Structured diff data

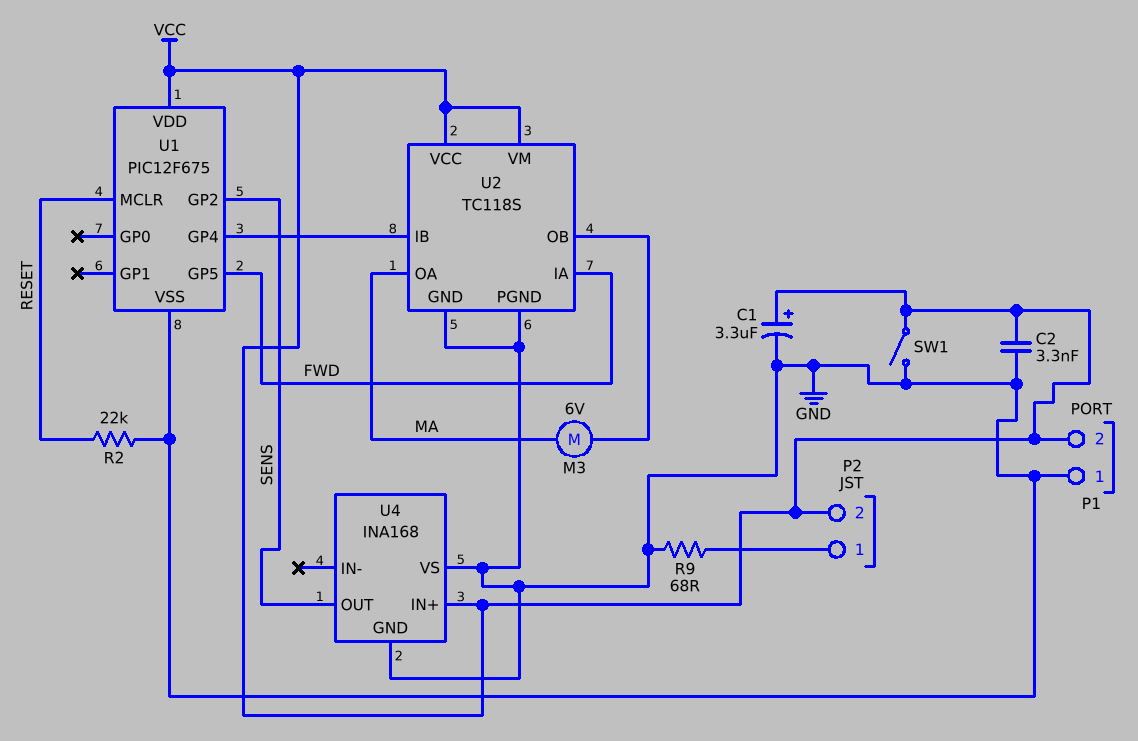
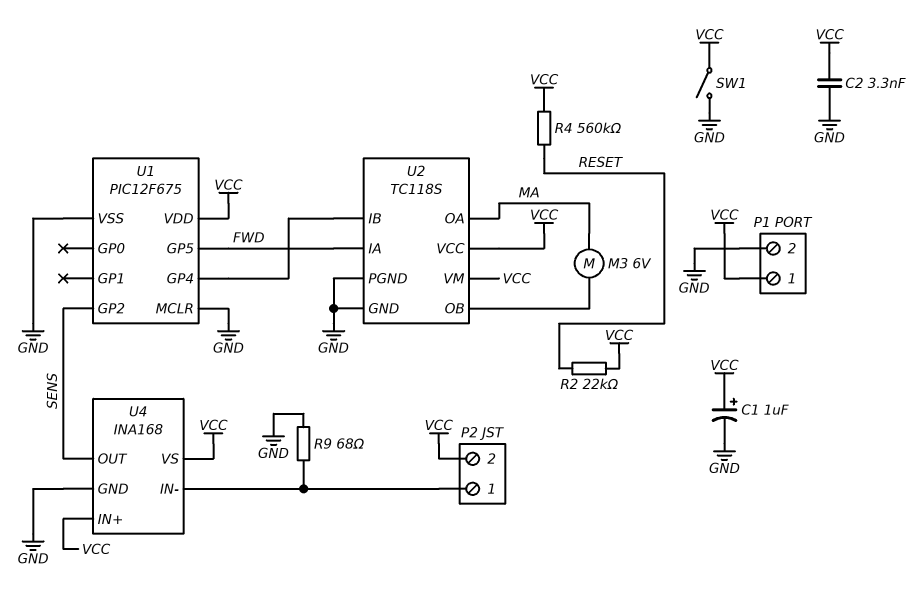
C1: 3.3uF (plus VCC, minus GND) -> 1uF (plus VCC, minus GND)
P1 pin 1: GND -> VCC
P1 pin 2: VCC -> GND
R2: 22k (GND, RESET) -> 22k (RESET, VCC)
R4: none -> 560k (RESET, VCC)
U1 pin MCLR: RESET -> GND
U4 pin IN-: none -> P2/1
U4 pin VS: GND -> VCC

* ASSIGNMENT *
Repeat every entry exactly, but leave out the pictures.

* RESPONSE FOR THIS EXERCISE *
C1: 3.3uF (plus VCC, minus GND) -> 1uF (plus VCC, minus GND)
P1 pin 1: GND -> VCC
P1 pin 2: VCC -> GND
R2: 22k (GND, RESET) -> 22k (RESET, VCC)
R4: none -> 560k (RESET, VCC)
U1 pin MCLR: RESET -> GND
U4 pin IN-: none -> P2/1
U4 pin VS: GND -> VCC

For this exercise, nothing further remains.